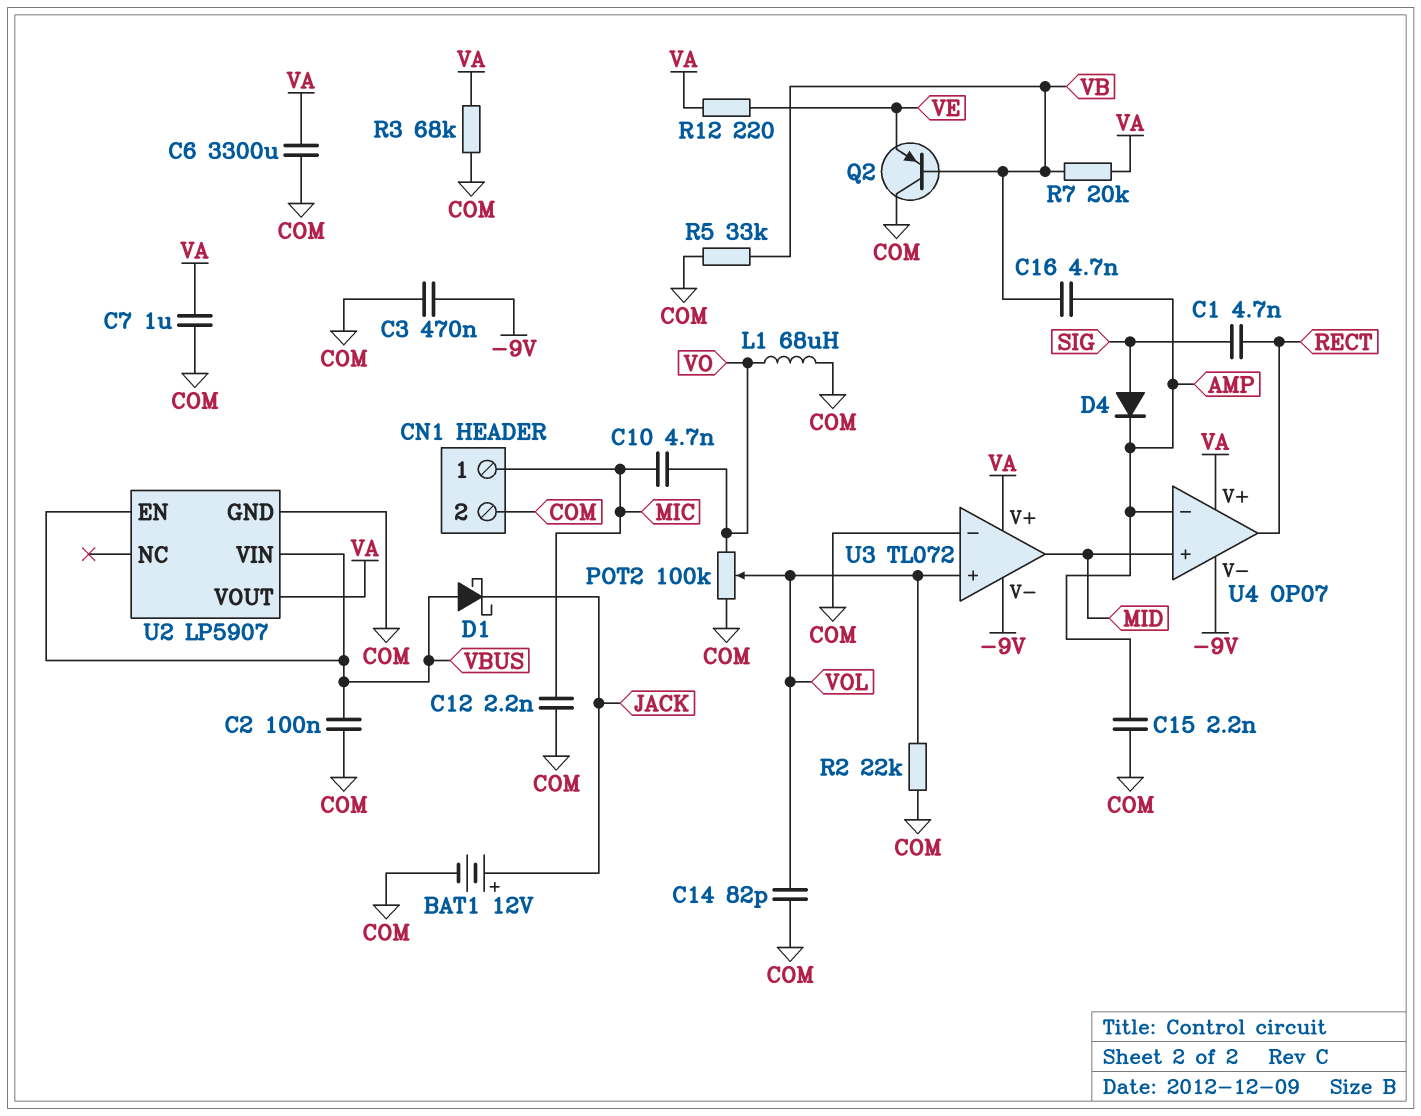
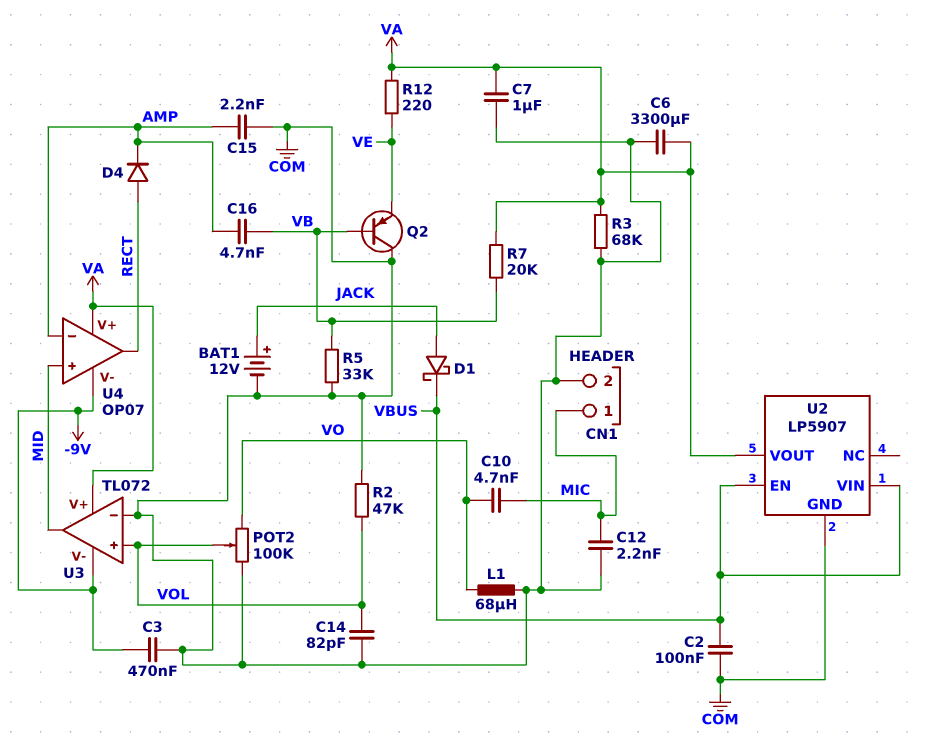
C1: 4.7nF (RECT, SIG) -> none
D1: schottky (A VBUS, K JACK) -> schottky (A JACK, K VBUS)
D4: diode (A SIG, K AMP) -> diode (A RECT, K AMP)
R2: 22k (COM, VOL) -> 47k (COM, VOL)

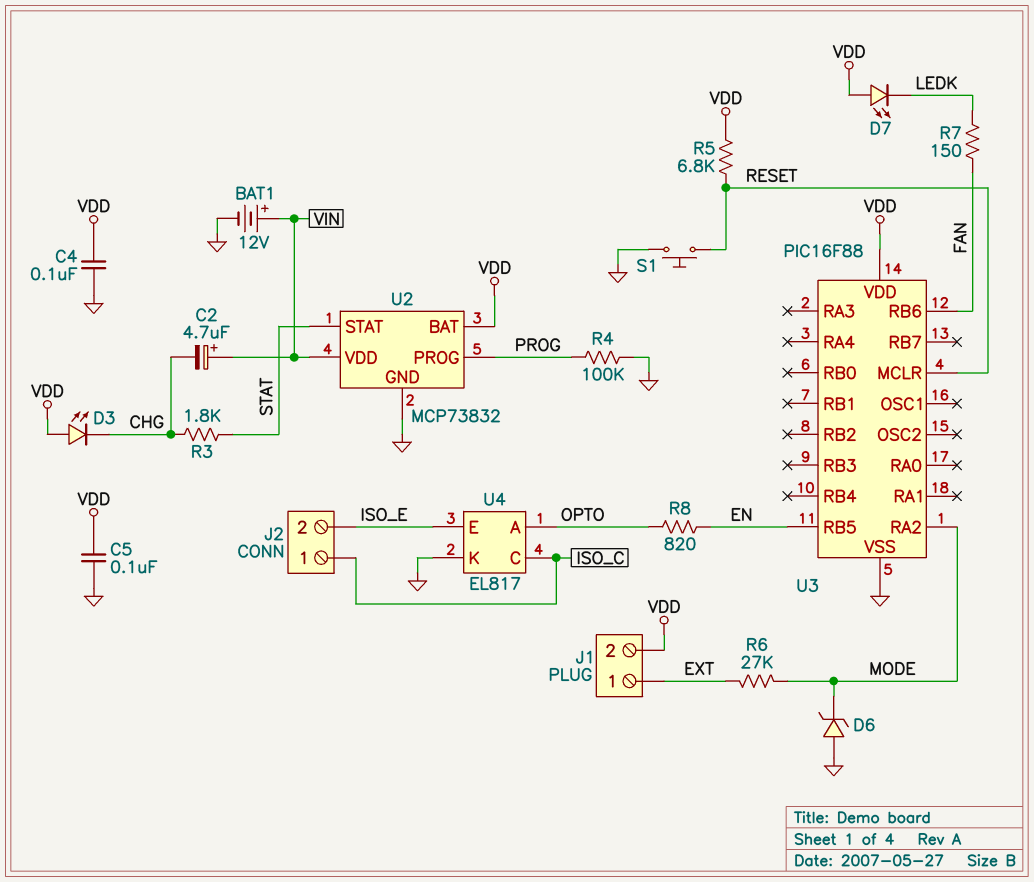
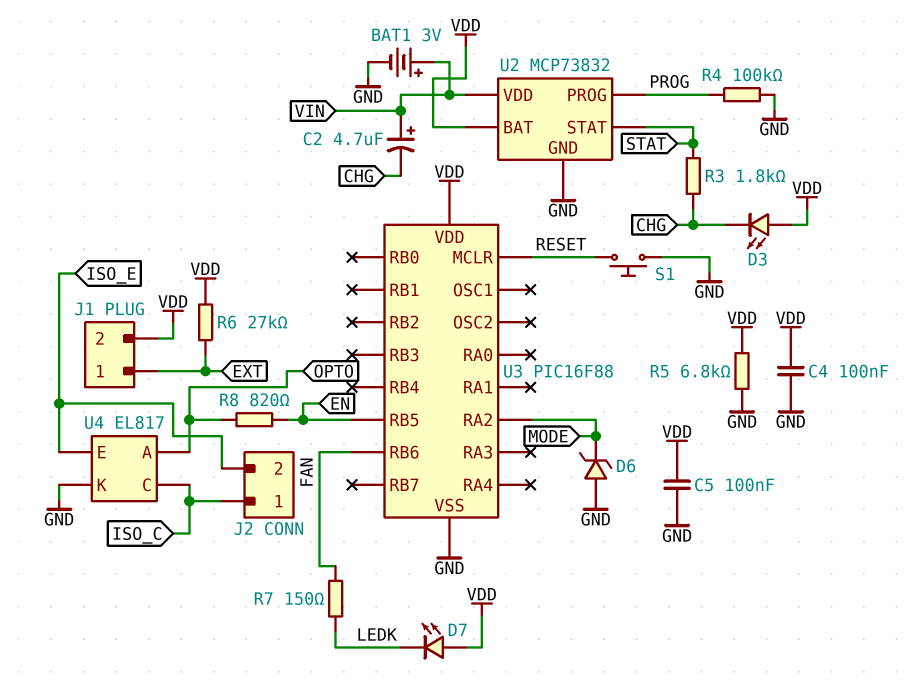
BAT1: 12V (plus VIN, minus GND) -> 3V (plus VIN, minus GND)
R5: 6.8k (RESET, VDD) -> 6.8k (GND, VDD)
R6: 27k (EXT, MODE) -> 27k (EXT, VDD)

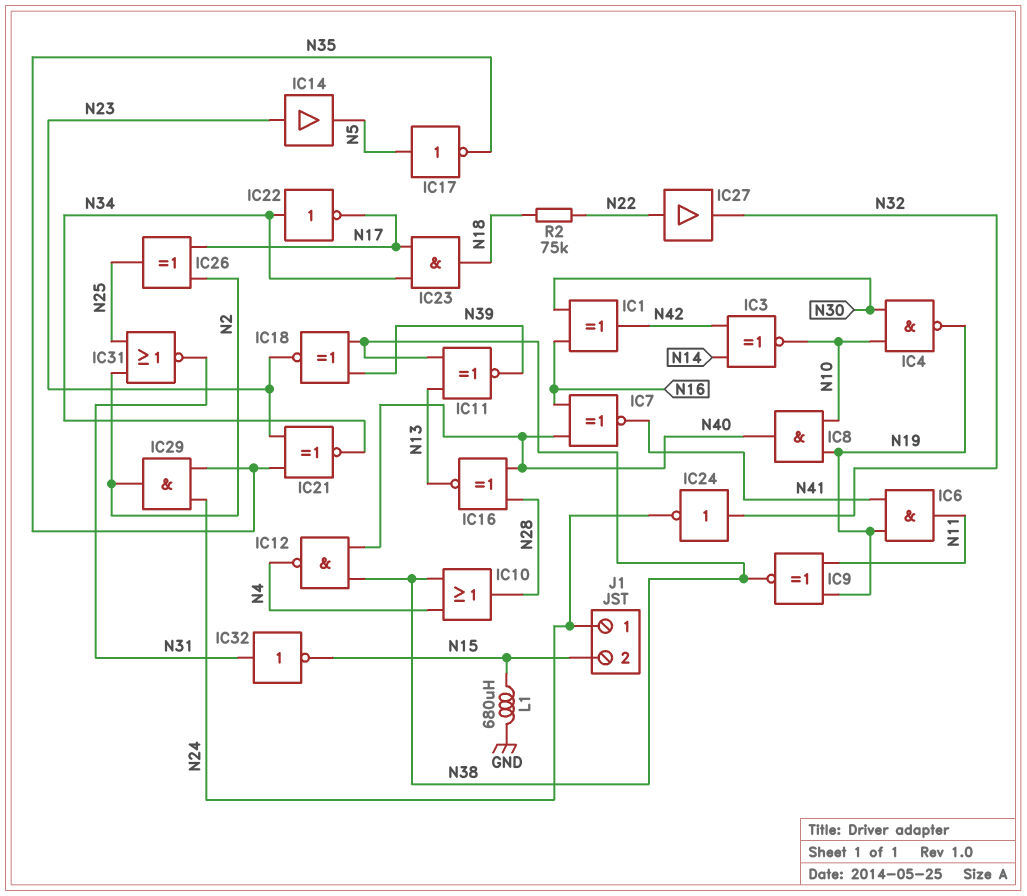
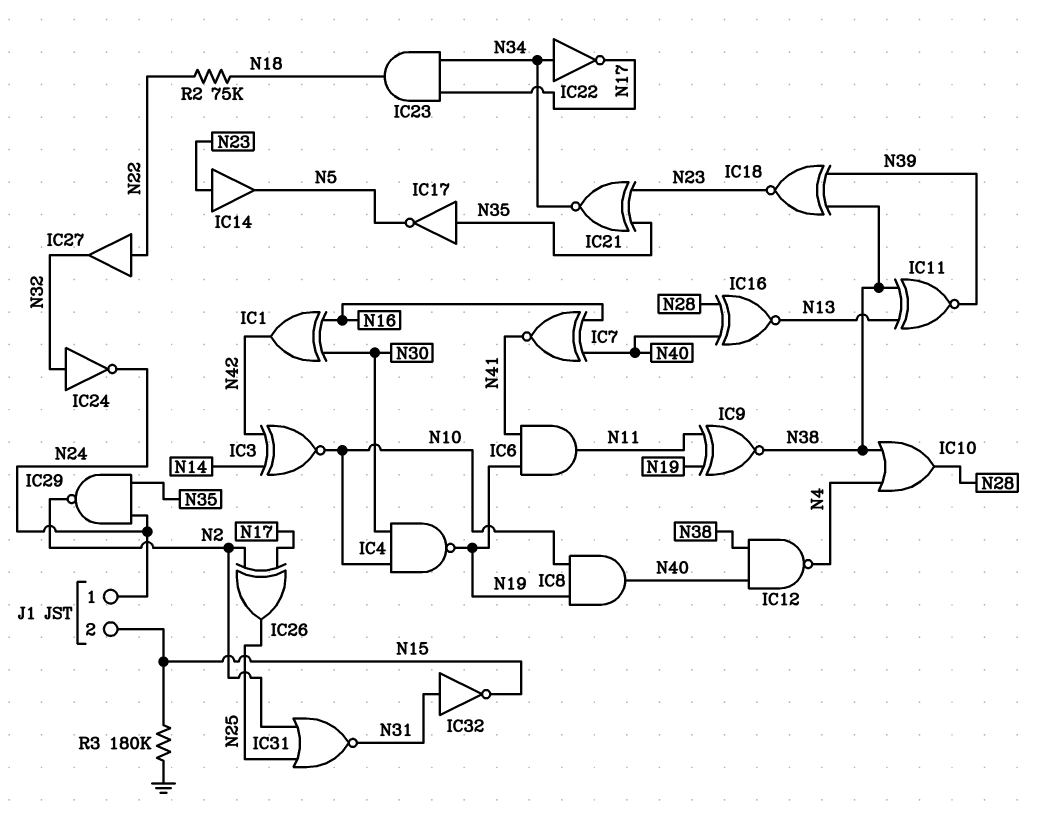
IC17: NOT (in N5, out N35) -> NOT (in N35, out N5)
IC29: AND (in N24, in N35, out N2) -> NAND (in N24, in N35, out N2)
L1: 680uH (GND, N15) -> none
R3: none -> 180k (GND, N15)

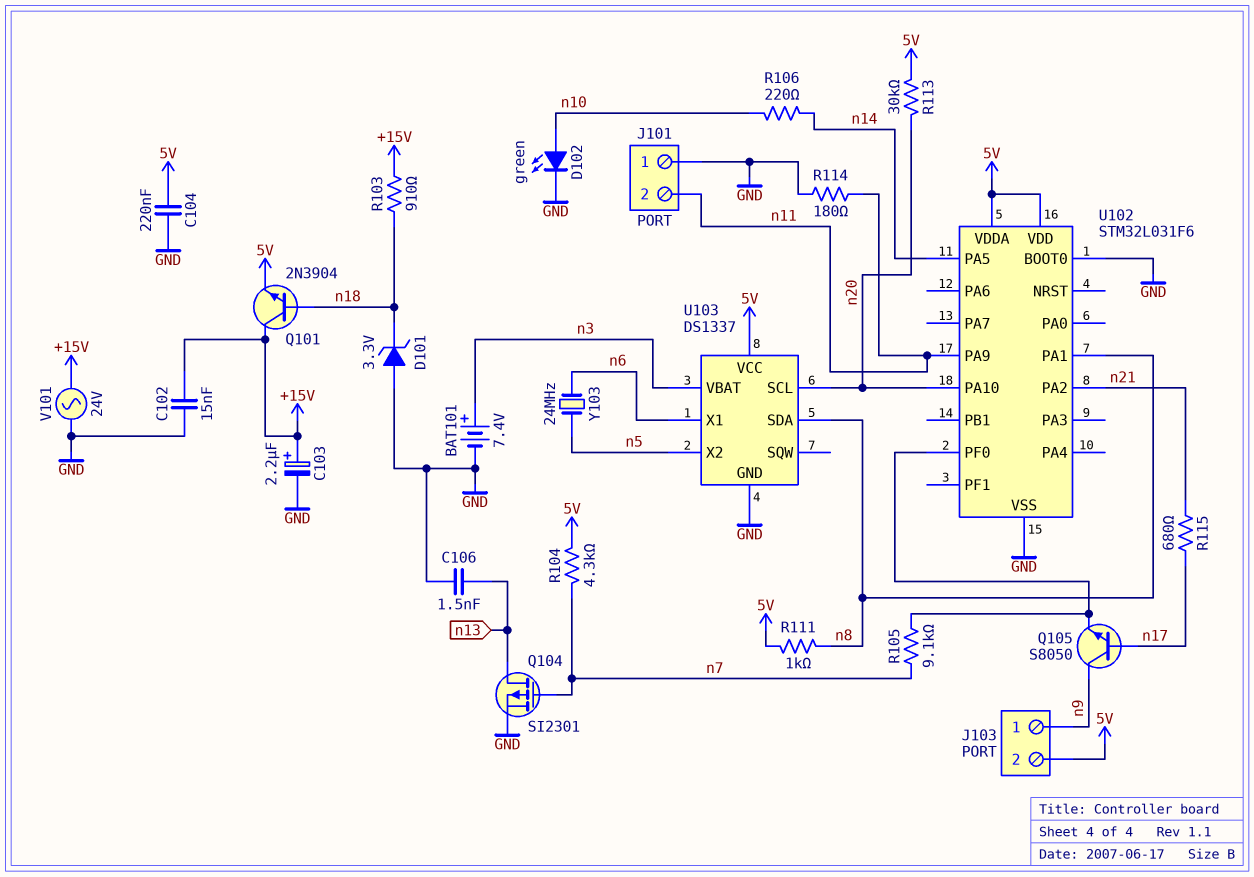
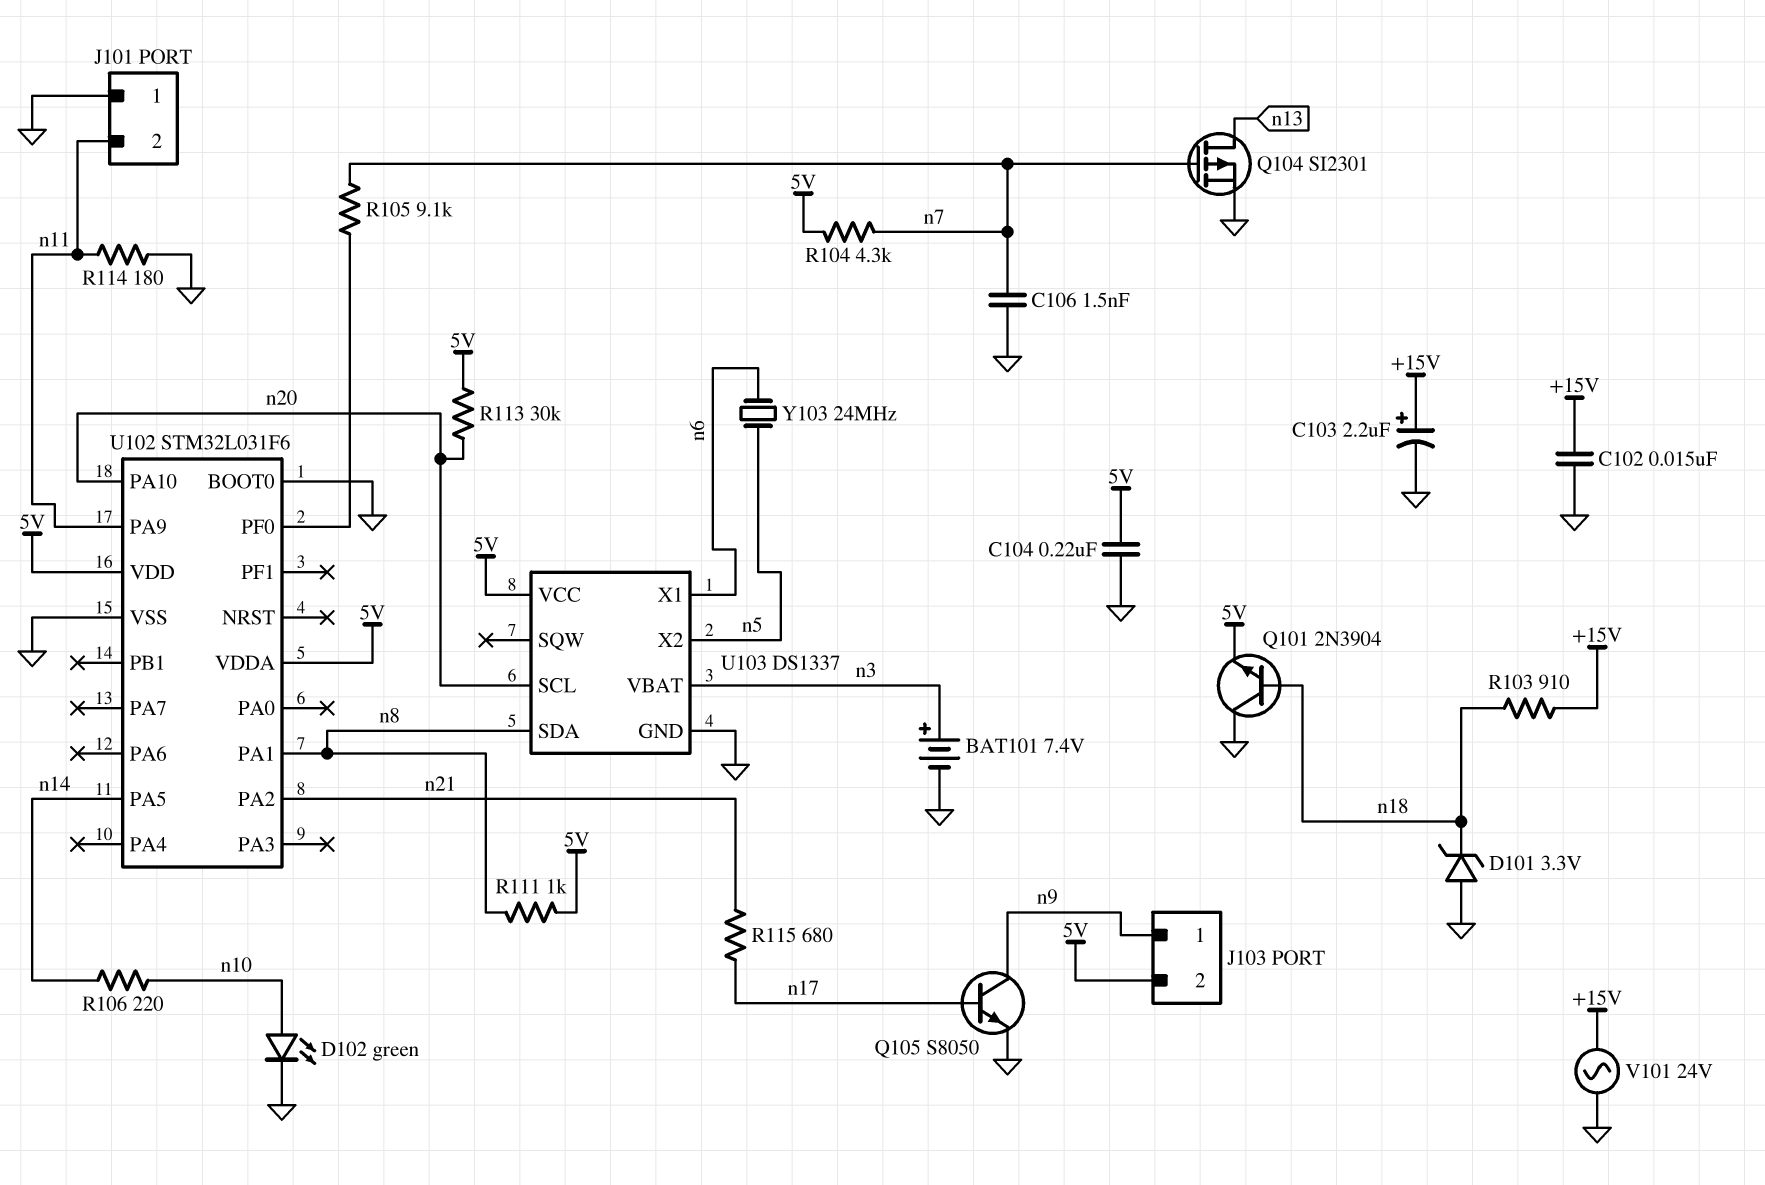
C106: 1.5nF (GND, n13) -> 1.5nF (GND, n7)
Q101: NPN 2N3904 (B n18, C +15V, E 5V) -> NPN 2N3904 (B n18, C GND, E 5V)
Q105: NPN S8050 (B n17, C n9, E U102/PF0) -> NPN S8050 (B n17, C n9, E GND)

=-=-=-=-=

Your objective: Write the material above out again exactly as it reads, but don't carry over the pictures.

Answer to the problem:
C1: 4.7nF (RECT, SIG) -> none
D1: schottky (A VBUS, K JACK) -> schottky (A JACK, K VBUS)
D4: diode (A SIG, K AMP) -> diode (A RECT, K AMP)
R2: 22k (COM, VOL) -> 47k (COM, VOL)

BAT1: 12V (plus VIN, minus GND) -> 3V (plus VIN, minus GND)
R5: 6.8k (RESET, VDD) -> 6.8k (GND, VDD)
R6: 27k (EXT, MODE) -> 27k (EXT, VDD)

IC17: NOT (in N5, out N35) -> NOT (in N35, out N5)
IC29: AND (in N24, in N35, out N2) -> NAND (in N24, in N35, out N2)
L1: 680uH (GND, N15) -> none
R3: none -> 180k (GND, N15)

C106: 1.5nF (GND, n13) -> 1.5nF (GND, n7)
Q101: NPN 2N3904 (B n18, C +15V, E 5V) -> NPN 2N3904 (B n18, C GND, E 5V)
Q105: NPN S8050 (B n17, C n9, E U102/PF0) -> NPN S8050 (B n17, C n9, E GND)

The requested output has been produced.